§ Working data:
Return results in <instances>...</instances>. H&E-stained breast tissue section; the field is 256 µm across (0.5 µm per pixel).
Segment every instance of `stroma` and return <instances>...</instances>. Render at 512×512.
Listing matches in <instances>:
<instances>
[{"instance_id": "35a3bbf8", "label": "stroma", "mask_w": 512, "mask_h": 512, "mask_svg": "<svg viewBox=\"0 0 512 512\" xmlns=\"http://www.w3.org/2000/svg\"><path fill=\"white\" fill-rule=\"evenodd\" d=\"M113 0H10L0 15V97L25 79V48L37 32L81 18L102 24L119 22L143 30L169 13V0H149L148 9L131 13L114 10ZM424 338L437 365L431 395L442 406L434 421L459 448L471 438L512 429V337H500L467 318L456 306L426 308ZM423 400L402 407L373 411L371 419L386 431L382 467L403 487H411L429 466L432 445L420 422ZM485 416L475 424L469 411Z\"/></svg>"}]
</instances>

§ The exercise: Reproduce the listing above word for word.

§ Complete output:
Return results in <instances>...</instances>. H&E-stained breast tissue section; the field is 256 µm across (0.5 µm per pixel).
Segment every instance of `stroma` and return <instances>...</instances>. Render at 512×512.
Listing matches in <instances>:
<instances>
[{"instance_id": "35a3bbf8", "label": "stroma", "mask_w": 512, "mask_h": 512, "mask_svg": "<svg viewBox=\"0 0 512 512\" xmlns=\"http://www.w3.org/2000/svg\"><path fill=\"white\" fill-rule=\"evenodd\" d=\"M113 0H10L0 15V97L25 79V48L37 32L81 18L102 24L119 22L143 30L169 13V0H149L148 9L131 13L114 10ZM424 338L437 365L431 395L442 406L434 421L459 448L471 438L512 429V337H500L467 318L456 306L426 308ZM423 400L402 407L373 411L371 419L386 431L382 467L403 487H411L429 466L432 445L420 422ZM485 416L475 424L469 411Z\"/></svg>"}]
</instances>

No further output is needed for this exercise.